## Your task
Go to the line holding "none -> ficha de dominó [marrón] <206, 319>" in the data below and repeat it exactly, then each line after it up to and including the one holding "none -> tarta [negro] <301, 293>". Omit pictures.

Listed entries section start

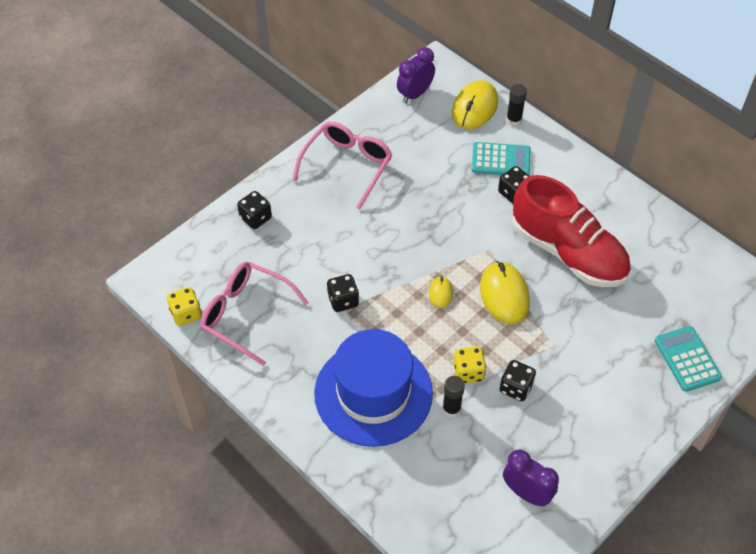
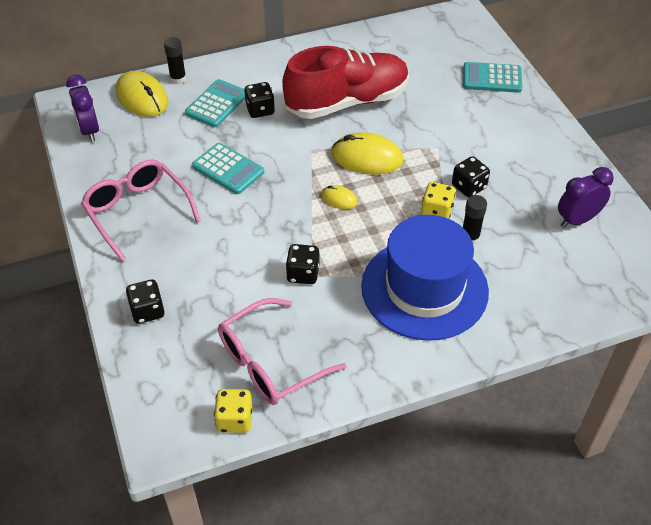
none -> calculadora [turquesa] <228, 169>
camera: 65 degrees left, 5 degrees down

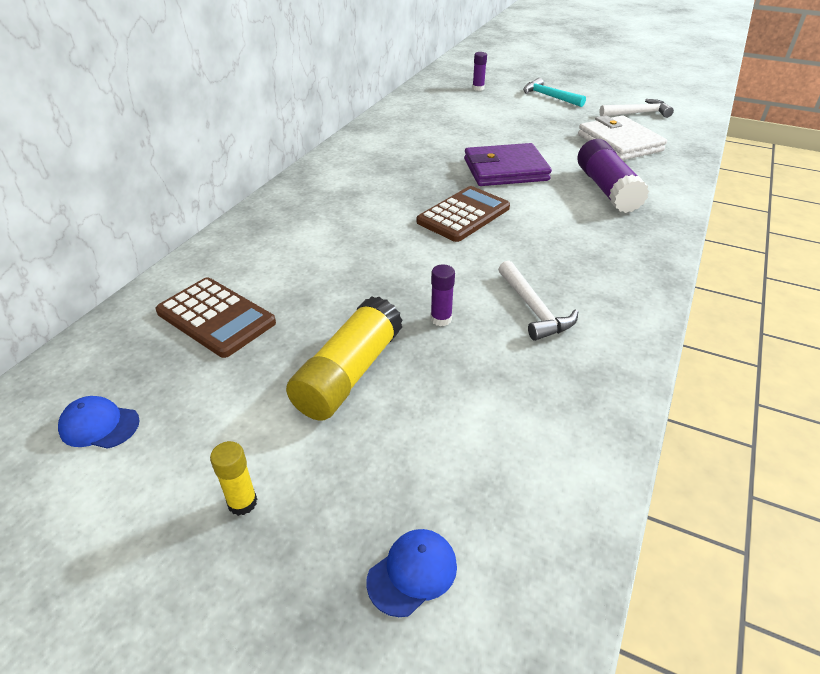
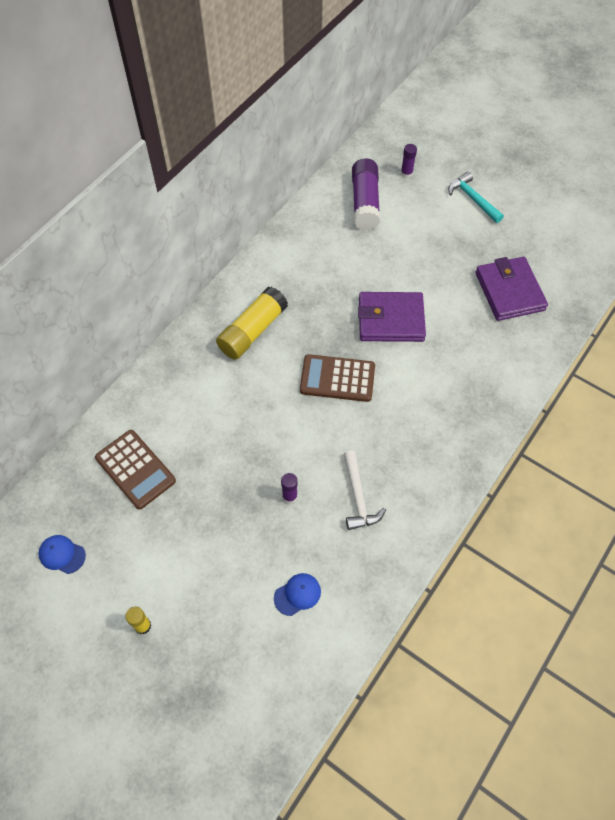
barra de pegamento [amarillo] <349, 374> -> barra de pegamento [amarillo] <252, 331>, relocated
gorra [azul] <412, 573> -> gorra [azul] <297, 594>, relocated
calculadora [marrón] <463, 215> -> calculadora [marrón] <337, 378>, 135 degrees counterclockwise
barra de pegamento [morado] <606, 189> -> barra de pegamento [morado] <365, 202>, relocated
cartera [blanco] <619, 143> -> cartera [morado] <509, 291>
martillo [blanco] <637, 113> -> none
camera: 10 degrees right, 20 degrees up

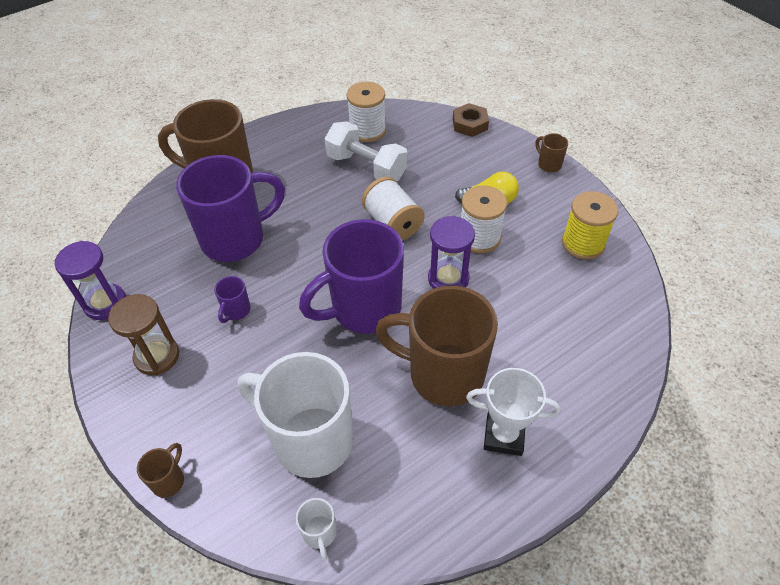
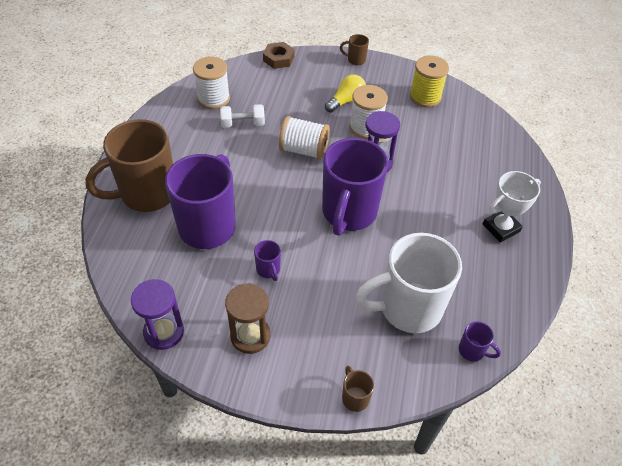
mancuerna [blanco] <366, 167> -> mancuerna [blanco] <243, 124>, x0.63
taza [blanco] <320, 533> -> taza [morado] <472, 351>
taza [marrón] <442, 374> -> none
camera: 45 degrees left, 0 degrees up

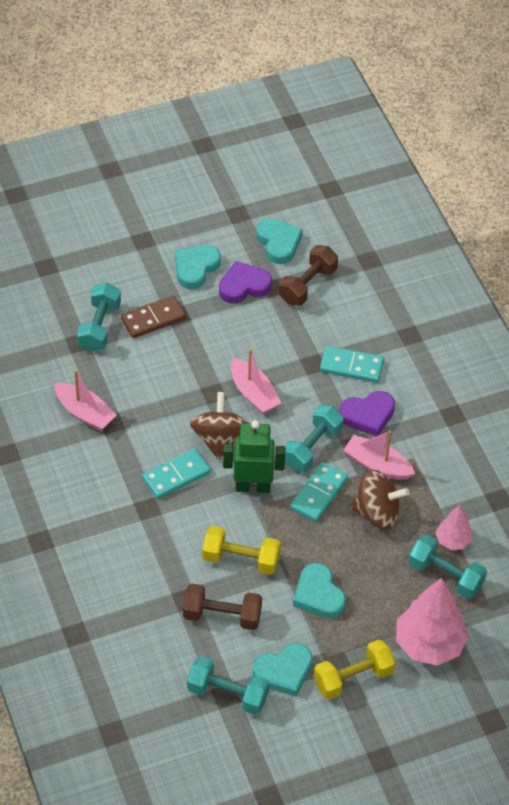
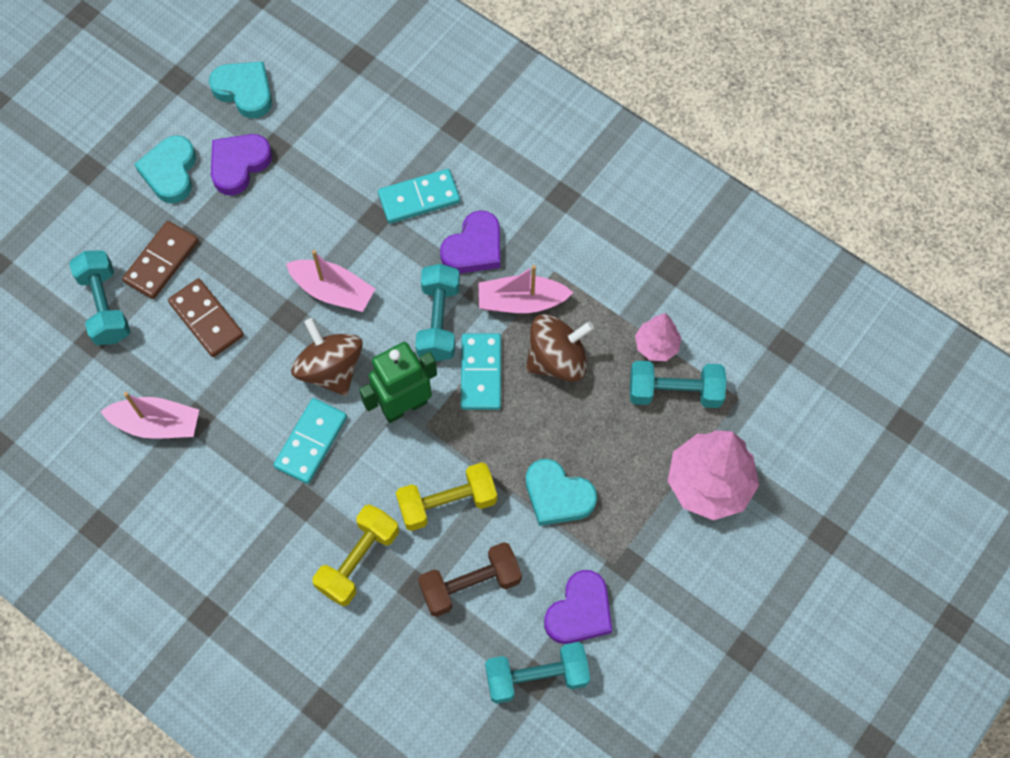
none -> ficha de dominó [marrón] <206, 319>
mancuerna [amarillo] <353, 678> -> mancuerna [amarillo] <358, 560>, relocated
corazón [turquesa] <284, 672> -> corazón [morado] <579, 611>
mancuerna [marrón] <307, 285> -> none
camera: 30 degrees left, 15 degrees up

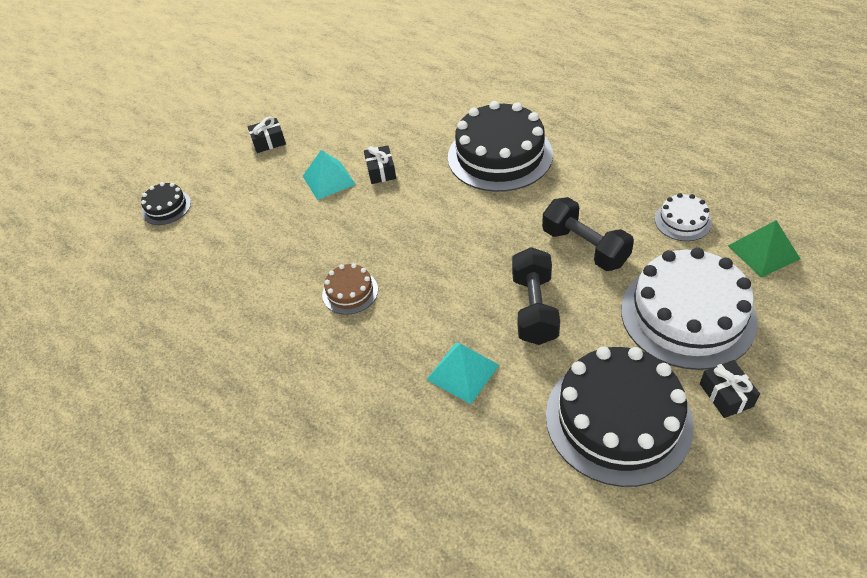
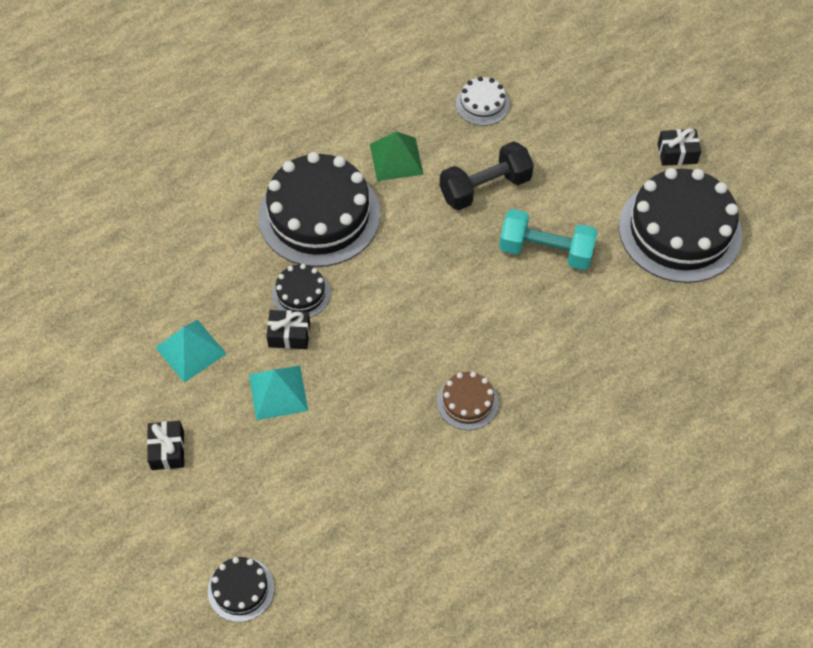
pirámide [turquesa] <463, 372> -> pirámide [turquesa] <191, 350>, relocated
none -> tarta [negro] <301, 293>
pirámide [verde] <763, 252> -> pirámide [verde] <396, 159>, relocated
mancuerna [negro] <534, 309> -> mancuerna [turquesa] <546, 251>
tarta [blanco] <687, 315> -> none
camera: 80 degrees left, 10 degrees up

Listed entries section end

## Exercise answer
none -> ficha de dominó [marrón] <206, 319>
mancuerna [amarillo] <353, 678> -> mancuerna [amarillo] <358, 560>, relocated
corazón [turquesa] <284, 672> -> corazón [morado] <579, 611>
mancuerna [marrón] <307, 285> -> none
camera: 30 degrees left, 15 degrees up

pirámide [turquesa] <463, 372> -> pirámide [turquesa] <191, 350>, relocated
none -> tarta [negro] <301, 293>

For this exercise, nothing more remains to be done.